Work request:
Your job is to copy the data that follows exactly, every line included.
[Opening Source material section]
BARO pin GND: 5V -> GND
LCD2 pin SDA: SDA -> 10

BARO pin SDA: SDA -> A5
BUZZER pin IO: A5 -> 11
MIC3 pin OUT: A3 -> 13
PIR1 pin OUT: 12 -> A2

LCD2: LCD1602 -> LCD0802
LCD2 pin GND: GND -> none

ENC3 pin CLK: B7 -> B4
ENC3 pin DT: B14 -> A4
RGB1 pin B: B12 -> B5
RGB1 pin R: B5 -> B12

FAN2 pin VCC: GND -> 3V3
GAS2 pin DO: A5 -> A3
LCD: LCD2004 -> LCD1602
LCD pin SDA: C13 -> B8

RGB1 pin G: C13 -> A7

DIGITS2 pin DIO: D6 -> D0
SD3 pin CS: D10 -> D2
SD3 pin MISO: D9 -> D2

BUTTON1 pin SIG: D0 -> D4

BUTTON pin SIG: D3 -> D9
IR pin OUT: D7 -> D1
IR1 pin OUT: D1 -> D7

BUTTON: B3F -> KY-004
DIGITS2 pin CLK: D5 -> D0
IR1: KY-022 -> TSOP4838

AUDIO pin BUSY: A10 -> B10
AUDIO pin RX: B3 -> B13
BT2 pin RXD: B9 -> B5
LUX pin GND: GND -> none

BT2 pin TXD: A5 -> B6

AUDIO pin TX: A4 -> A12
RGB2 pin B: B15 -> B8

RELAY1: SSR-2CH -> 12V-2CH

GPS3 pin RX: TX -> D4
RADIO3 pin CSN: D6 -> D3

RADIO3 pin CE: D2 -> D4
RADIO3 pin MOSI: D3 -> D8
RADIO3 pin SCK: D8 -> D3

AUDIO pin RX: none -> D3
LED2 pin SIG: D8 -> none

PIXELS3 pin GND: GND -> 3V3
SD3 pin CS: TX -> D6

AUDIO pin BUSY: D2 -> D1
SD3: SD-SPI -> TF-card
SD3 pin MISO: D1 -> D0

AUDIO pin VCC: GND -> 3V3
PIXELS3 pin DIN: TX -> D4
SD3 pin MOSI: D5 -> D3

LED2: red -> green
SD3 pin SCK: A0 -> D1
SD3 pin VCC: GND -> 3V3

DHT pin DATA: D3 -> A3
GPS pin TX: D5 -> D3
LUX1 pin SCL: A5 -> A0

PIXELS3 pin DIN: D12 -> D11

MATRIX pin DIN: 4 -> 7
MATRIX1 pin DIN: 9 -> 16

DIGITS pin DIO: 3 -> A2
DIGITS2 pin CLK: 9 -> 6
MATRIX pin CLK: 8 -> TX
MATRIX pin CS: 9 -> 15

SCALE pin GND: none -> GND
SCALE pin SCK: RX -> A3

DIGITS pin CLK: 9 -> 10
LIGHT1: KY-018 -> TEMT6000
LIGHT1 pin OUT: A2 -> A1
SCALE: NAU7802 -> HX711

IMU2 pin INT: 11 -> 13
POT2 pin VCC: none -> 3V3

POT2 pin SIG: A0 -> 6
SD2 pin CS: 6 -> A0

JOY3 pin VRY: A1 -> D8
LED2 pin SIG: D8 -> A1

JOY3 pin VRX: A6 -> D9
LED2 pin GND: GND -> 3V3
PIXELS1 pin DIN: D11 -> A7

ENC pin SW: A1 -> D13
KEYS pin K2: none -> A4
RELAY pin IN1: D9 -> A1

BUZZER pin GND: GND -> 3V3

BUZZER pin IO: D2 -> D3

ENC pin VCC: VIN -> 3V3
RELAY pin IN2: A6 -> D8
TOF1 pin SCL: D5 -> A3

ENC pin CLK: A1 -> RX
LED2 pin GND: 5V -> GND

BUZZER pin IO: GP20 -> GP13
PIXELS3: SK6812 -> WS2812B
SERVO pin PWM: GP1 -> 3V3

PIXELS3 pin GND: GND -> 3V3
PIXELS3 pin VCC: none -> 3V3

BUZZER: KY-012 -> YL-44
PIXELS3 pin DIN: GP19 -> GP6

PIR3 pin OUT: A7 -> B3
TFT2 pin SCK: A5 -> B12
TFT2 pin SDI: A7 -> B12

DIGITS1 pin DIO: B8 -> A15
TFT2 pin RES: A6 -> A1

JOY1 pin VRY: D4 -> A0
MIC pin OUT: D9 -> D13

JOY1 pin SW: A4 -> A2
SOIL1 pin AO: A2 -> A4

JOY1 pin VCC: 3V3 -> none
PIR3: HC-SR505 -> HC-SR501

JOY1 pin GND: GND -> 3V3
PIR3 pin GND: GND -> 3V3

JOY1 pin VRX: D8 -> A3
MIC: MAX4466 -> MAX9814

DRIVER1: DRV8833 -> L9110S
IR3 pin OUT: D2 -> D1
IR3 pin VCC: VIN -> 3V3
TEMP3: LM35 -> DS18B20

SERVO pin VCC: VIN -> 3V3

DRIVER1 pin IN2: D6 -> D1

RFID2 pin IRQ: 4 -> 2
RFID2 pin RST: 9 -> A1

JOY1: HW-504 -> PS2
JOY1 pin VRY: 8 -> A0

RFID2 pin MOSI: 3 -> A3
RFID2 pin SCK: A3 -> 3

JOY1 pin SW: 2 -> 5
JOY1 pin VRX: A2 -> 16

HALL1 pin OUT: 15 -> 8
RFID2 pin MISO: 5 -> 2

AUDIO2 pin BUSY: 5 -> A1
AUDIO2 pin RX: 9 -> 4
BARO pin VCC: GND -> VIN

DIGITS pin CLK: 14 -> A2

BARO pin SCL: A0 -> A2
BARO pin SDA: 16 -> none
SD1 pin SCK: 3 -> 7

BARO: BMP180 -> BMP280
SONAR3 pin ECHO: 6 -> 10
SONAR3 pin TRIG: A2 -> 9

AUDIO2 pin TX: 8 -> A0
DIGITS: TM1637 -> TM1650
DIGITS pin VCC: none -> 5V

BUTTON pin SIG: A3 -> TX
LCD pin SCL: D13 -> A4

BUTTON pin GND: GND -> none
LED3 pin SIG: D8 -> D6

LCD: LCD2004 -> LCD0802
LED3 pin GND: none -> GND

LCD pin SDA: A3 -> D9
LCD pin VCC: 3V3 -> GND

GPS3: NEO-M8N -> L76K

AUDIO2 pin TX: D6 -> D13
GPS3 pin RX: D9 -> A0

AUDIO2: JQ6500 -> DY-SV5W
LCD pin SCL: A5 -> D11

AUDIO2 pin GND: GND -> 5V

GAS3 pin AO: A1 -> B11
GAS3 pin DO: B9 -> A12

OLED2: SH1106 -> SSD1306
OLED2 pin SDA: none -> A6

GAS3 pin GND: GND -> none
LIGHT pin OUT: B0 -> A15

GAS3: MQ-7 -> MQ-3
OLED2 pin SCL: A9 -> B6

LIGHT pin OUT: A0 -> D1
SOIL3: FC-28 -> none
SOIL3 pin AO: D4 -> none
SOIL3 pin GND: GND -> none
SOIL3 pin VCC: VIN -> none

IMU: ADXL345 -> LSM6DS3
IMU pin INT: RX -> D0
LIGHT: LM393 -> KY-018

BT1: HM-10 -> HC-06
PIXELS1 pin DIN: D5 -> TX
[Closing Source material section]
Completed exercise:
BARO pin GND: 5V -> GND
LCD2 pin SDA: SDA -> 10

BARO pin SDA: SDA -> A5
BUZZER pin IO: A5 -> 11
MIC3 pin OUT: A3 -> 13
PIR1 pin OUT: 12 -> A2

LCD2: LCD1602 -> LCD0802
LCD2 pin GND: GND -> none

ENC3 pin CLK: B7 -> B4
ENC3 pin DT: B14 -> A4
RGB1 pin B: B12 -> B5
RGB1 pin R: B5 -> B12

FAN2 pin VCC: GND -> 3V3
GAS2 pin DO: A5 -> A3
LCD: LCD2004 -> LCD1602
LCD pin SDA: C13 -> B8

RGB1 pin G: C13 -> A7

DIGITS2 pin DIO: D6 -> D0
SD3 pin CS: D10 -> D2
SD3 pin MISO: D9 -> D2

BUTTON1 pin SIG: D0 -> D4

BUTTON pin SIG: D3 -> D9
IR pin OUT: D7 -> D1
IR1 pin OUT: D1 -> D7

BUTTON: B3F -> KY-004
DIGITS2 pin CLK: D5 -> D0
IR1: KY-022 -> TSOP4838

AUDIO pin BUSY: A10 -> B10
AUDIO pin RX: B3 -> B13
BT2 pin RXD: B9 -> B5
LUX pin GND: GND -> none

BT2 pin TXD: A5 -> B6

AUDIO pin TX: A4 -> A12
RGB2 pin B: B15 -> B8

RELAY1: SSR-2CH -> 12V-2CH

GPS3 pin RX: TX -> D4
RADIO3 pin CSN: D6 -> D3

RADIO3 pin CE: D2 -> D4
RADIO3 pin MOSI: D3 -> D8
RADIO3 pin SCK: D8 -> D3

AUDIO pin RX: none -> D3
LED2 pin SIG: D8 -> none

PIXELS3 pin GND: GND -> 3V3
SD3 pin CS: TX -> D6

AUDIO pin BUSY: D2 -> D1
SD3: SD-SPI -> TF-card
SD3 pin MISO: D1 -> D0

AUDIO pin VCC: GND -> 3V3
PIXELS3 pin DIN: TX -> D4
SD3 pin MOSI: D5 -> D3

LED2: red -> green
SD3 pin SCK: A0 -> D1
SD3 pin VCC: GND -> 3V3

DHT pin DATA: D3 -> A3
GPS pin TX: D5 -> D3
LUX1 pin SCL: A5 -> A0

PIXELS3 pin DIN: D12 -> D11

MATRIX pin DIN: 4 -> 7
MATRIX1 pin DIN: 9 -> 16

DIGITS pin DIO: 3 -> A2
DIGITS2 pin CLK: 9 -> 6
MATRIX pin CLK: 8 -> TX
MATRIX pin CS: 9 -> 15

SCALE pin GND: none -> GND
SCALE pin SCK: RX -> A3

DIGITS pin CLK: 9 -> 10
LIGHT1: KY-018 -> TEMT6000
LIGHT1 pin OUT: A2 -> A1
SCALE: NAU7802 -> HX711

IMU2 pin INT: 11 -> 13
POT2 pin VCC: none -> 3V3

POT2 pin SIG: A0 -> 6
SD2 pin CS: 6 -> A0

JOY3 pin VRY: A1 -> D8
LED2 pin SIG: D8 -> A1

JOY3 pin VRX: A6 -> D9
LED2 pin GND: GND -> 3V3
PIXELS1 pin DIN: D11 -> A7

ENC pin SW: A1 -> D13
KEYS pin K2: none -> A4
RELAY pin IN1: D9 -> A1

BUZZER pin GND: GND -> 3V3

BUZZER pin IO: D2 -> D3

ENC pin VCC: VIN -> 3V3
RELAY pin IN2: A6 -> D8
TOF1 pin SCL: D5 -> A3

ENC pin CLK: A1 -> RX
LED2 pin GND: 5V -> GND

BUZZER pin IO: GP20 -> GP13
PIXELS3: SK6812 -> WS2812B
SERVO pin PWM: GP1 -> 3V3

PIXELS3 pin GND: GND -> 3V3
PIXELS3 pin VCC: none -> 3V3

BUZZER: KY-012 -> YL-44
PIXELS3 pin DIN: GP19 -> GP6

PIR3 pin OUT: A7 -> B3
TFT2 pin SCK: A5 -> B12
TFT2 pin SDI: A7 -> B12

DIGITS1 pin DIO: B8 -> A15
TFT2 pin RES: A6 -> A1

JOY1 pin VRY: D4 -> A0
MIC pin OUT: D9 -> D13

JOY1 pin SW: A4 -> A2
SOIL1 pin AO: A2 -> A4

JOY1 pin VCC: 3V3 -> none
PIR3: HC-SR505 -> HC-SR501

JOY1 pin GND: GND -> 3V3
PIR3 pin GND: GND -> 3V3

JOY1 pin VRX: D8 -> A3
MIC: MAX4466 -> MAX9814

DRIVER1: DRV8833 -> L9110S
IR3 pin OUT: D2 -> D1
IR3 pin VCC: VIN -> 3V3
TEMP3: LM35 -> DS18B20

SERVO pin VCC: VIN -> 3V3

DRIVER1 pin IN2: D6 -> D1

RFID2 pin IRQ: 4 -> 2
RFID2 pin RST: 9 -> A1

JOY1: HW-504 -> PS2
JOY1 pin VRY: 8 -> A0

RFID2 pin MOSI: 3 -> A3
RFID2 pin SCK: A3 -> 3

JOY1 pin SW: 2 -> 5
JOY1 pin VRX: A2 -> 16

HALL1 pin OUT: 15 -> 8
RFID2 pin MISO: 5 -> 2

AUDIO2 pin BUSY: 5 -> A1
AUDIO2 pin RX: 9 -> 4
BARO pin VCC: GND -> VIN

DIGITS pin CLK: 14 -> A2

BARO pin SCL: A0 -> A2
BARO pin SDA: 16 -> none
SD1 pin SCK: 3 -> 7

BARO: BMP180 -> BMP280
SONAR3 pin ECHO: 6 -> 10
SONAR3 pin TRIG: A2 -> 9

AUDIO2 pin TX: 8 -> A0
DIGITS: TM1637 -> TM1650
DIGITS pin VCC: none -> 5V

BUTTON pin SIG: A3 -> TX
LCD pin SCL: D13 -> A4

BUTTON pin GND: GND -> none
LED3 pin SIG: D8 -> D6

LCD: LCD2004 -> LCD0802
LED3 pin GND: none -> GND

LCD pin SDA: A3 -> D9
LCD pin VCC: 3V3 -> GND

GPS3: NEO-M8N -> L76K

AUDIO2 pin TX: D6 -> D13
GPS3 pin RX: D9 -> A0

AUDIO2: JQ6500 -> DY-SV5W
LCD pin SCL: A5 -> D11

AUDIO2 pin GND: GND -> 5V

GAS3 pin AO: A1 -> B11
GAS3 pin DO: B9 -> A12

OLED2: SH1106 -> SSD1306
OLED2 pin SDA: none -> A6

GAS3 pin GND: GND -> none
LIGHT pin OUT: B0 -> A15

GAS3: MQ-7 -> MQ-3
OLED2 pin SCL: A9 -> B6

LIGHT pin OUT: A0 -> D1
SOIL3: FC-28 -> none
SOIL3 pin AO: D4 -> none
SOIL3 pin GND: GND -> none
SOIL3 pin VCC: VIN -> none

IMU: ADXL345 -> LSM6DS3
IMU pin INT: RX -> D0
LIGHT: LM393 -> KY-018

BT1: HM-10 -> HC-06
PIXELS1 pin DIN: D5 -> TX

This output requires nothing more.